[start of Entries supplied]

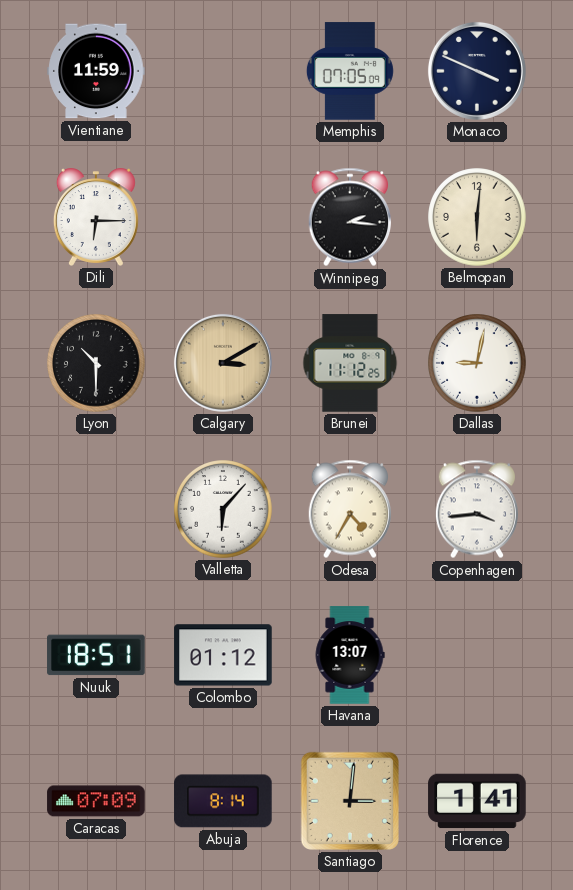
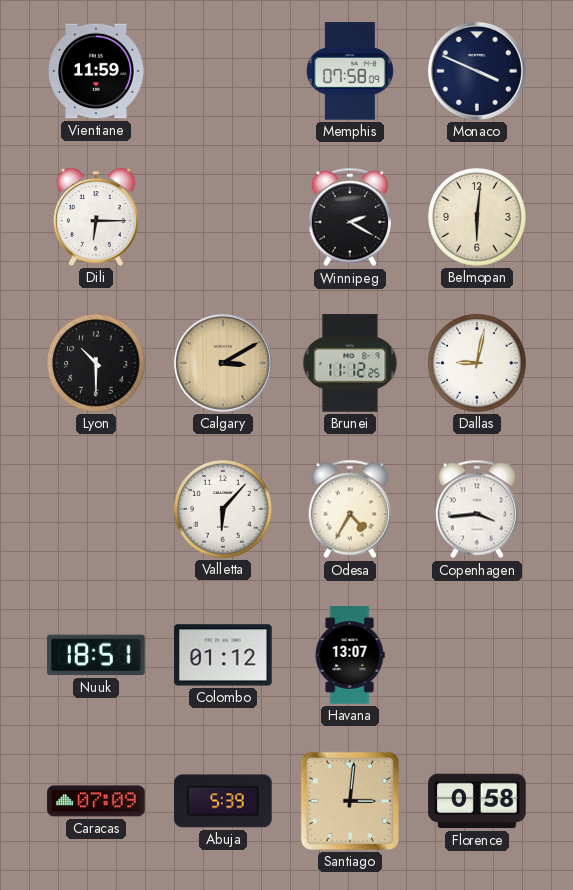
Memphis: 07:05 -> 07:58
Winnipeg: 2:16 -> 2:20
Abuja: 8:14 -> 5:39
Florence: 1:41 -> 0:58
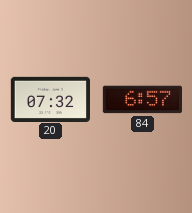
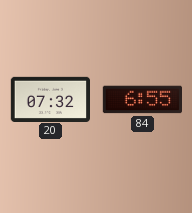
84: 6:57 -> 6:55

[end of Entries supplied]
[start of Entries supplied]

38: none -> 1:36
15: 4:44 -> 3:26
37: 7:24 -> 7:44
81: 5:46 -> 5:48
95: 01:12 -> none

[end of Entries supplied]

### Short exercise
Recast the stretch of the records that starts with the line containing "Memphis: 07:05 -> 07:58" and ends with the line containing "84: 6:57 -> 6:55" as a JSON list of strings, one string per line, with blank lines skipped and the pictures left out.

### Problem solution
[
  "Memphis: 07:05 -> 07:58",
  "Winnipeg: 2:16 -> 2:20",
  "Abuja: 8:14 -> 5:39",
  "Florence: 1:41 -> 0:58",
  "84: 6:57 -> 6:55"
]